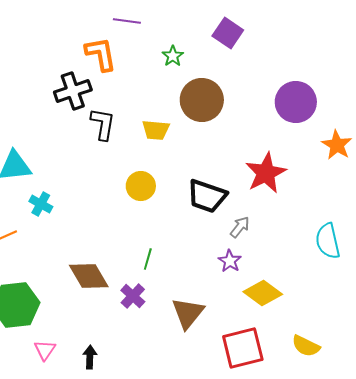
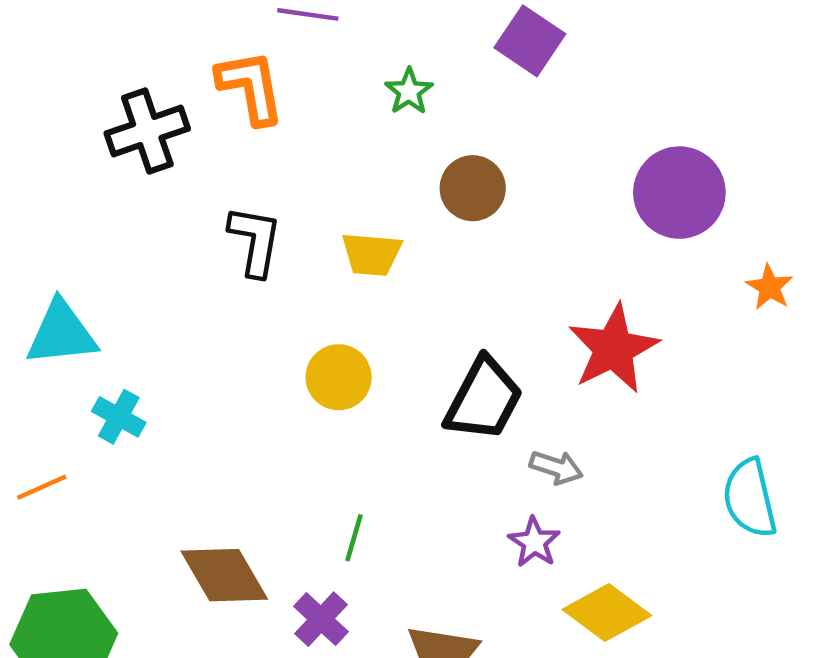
black cross: (73, 91) -> (147, 131), moved
brown circle: (202, 100) -> (473, 188), size x0.7
orange star: (337, 145) -> (770, 287), size x0.7
black trapezoid: (207, 196) -> (484, 399), turned -81
gray arrow: (240, 227) -> (556, 467), turned 70

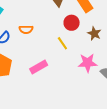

▶ _EXERCISE BRIEF_:
Output verbatim the lines beginning at the line with "orange star: (337, 145)" and ending at the last line of the material above, inclusive. Do not carry over any pictures.

▶ _RESPONSE_:
orange star: (337, 145) -> (770, 287), size x0.7
black trapezoid: (207, 196) -> (484, 399), turned -81
gray arrow: (240, 227) -> (556, 467), turned 70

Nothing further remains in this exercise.